SOURCE MATERIAL.

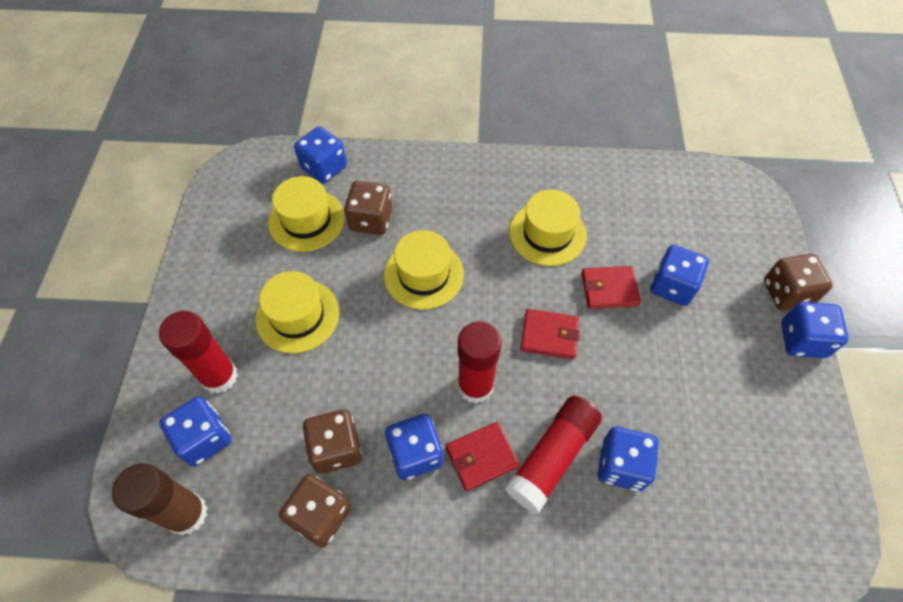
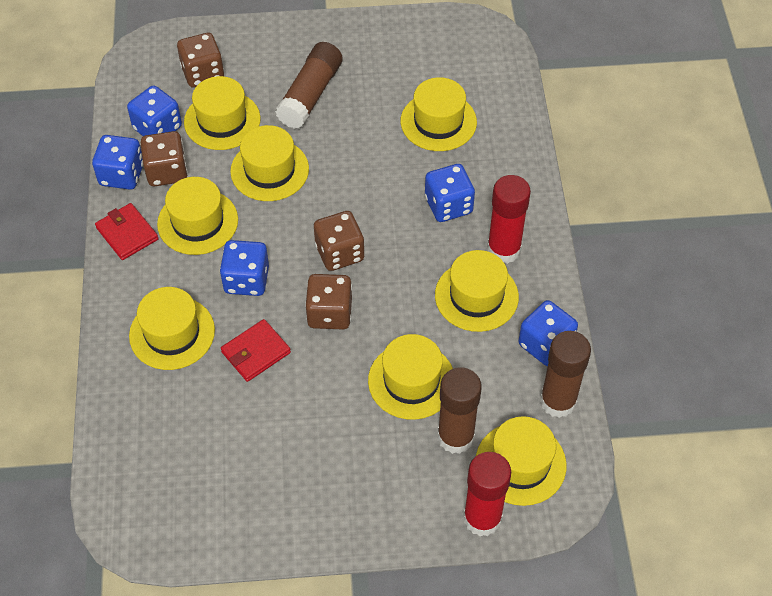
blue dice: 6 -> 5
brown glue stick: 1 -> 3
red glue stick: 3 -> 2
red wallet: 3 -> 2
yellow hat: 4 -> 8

---

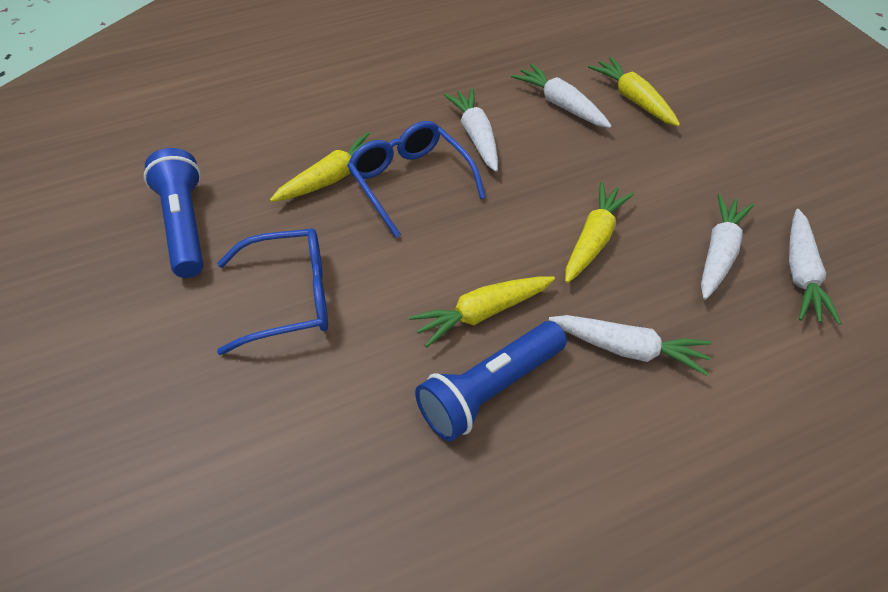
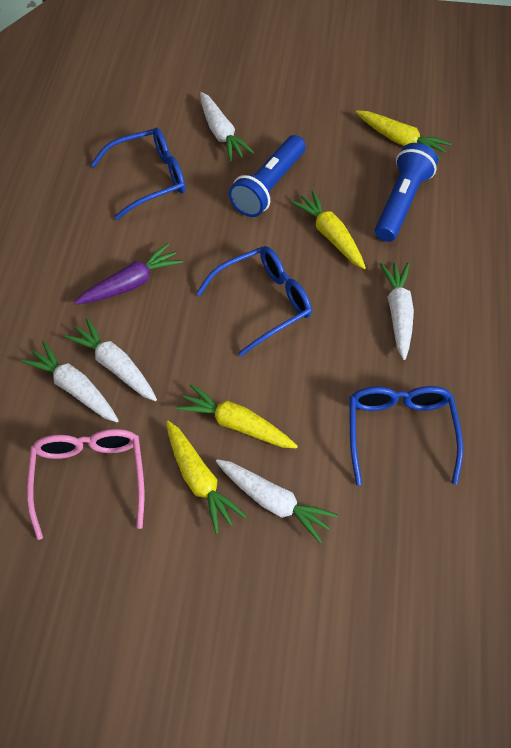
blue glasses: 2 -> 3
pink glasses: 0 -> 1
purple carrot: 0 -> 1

YOUR INSTRUCTIONS. Please copy each line from the material above in which the string "stick" appears.

ANSWER BOX.
brown glue stick: 1 -> 3
red glue stick: 3 -> 2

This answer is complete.